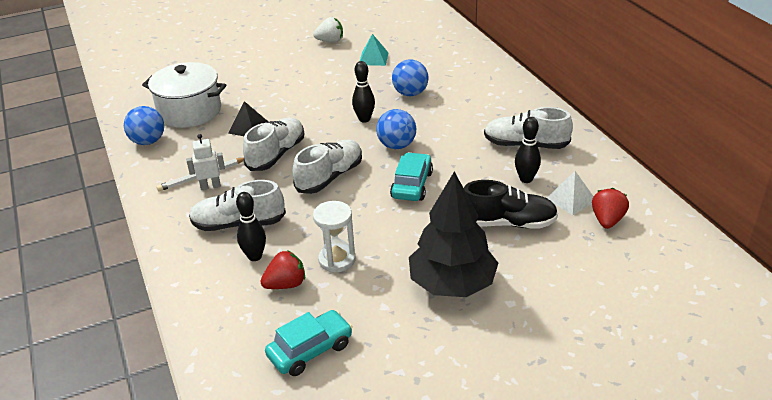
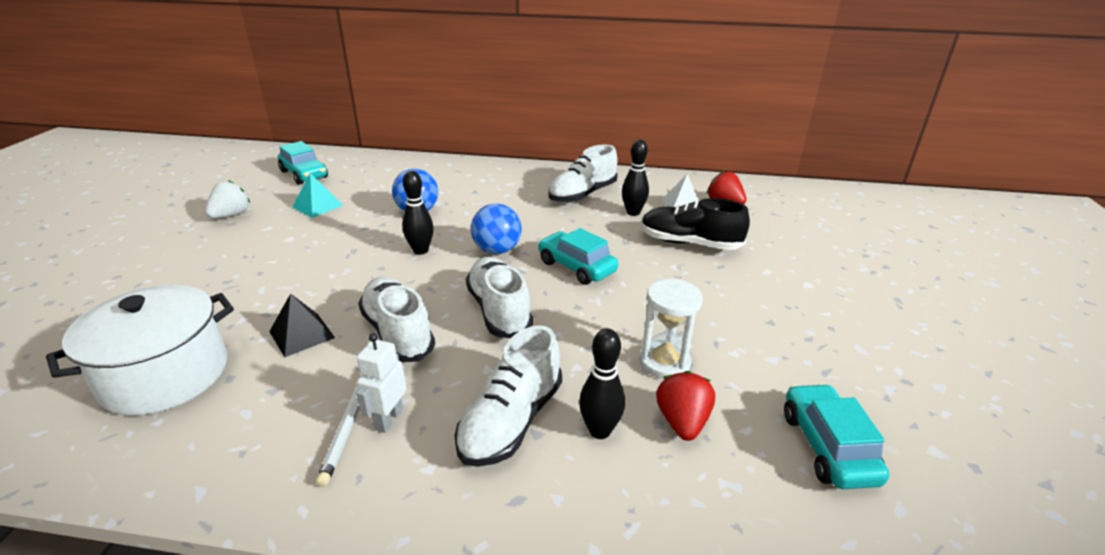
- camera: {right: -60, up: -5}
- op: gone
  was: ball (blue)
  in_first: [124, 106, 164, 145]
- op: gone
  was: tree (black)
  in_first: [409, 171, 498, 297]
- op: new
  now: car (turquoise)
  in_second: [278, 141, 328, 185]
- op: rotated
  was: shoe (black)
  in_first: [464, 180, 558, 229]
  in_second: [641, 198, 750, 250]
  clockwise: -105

§ Task brief
Leaving the pictures aside, write out the entries above exactly.

§ Result for this task
- camera: {right: -60, up: -5}
- op: gone
  was: ball (blue)
  in_first: [124, 106, 164, 145]
- op: gone
  was: tree (black)
  in_first: [409, 171, 498, 297]
- op: new
  now: car (turquoise)
  in_second: [278, 141, 328, 185]
- op: rotated
  was: shoe (black)
  in_first: [464, 180, 558, 229]
  in_second: [641, 198, 750, 250]
  clockwise: -105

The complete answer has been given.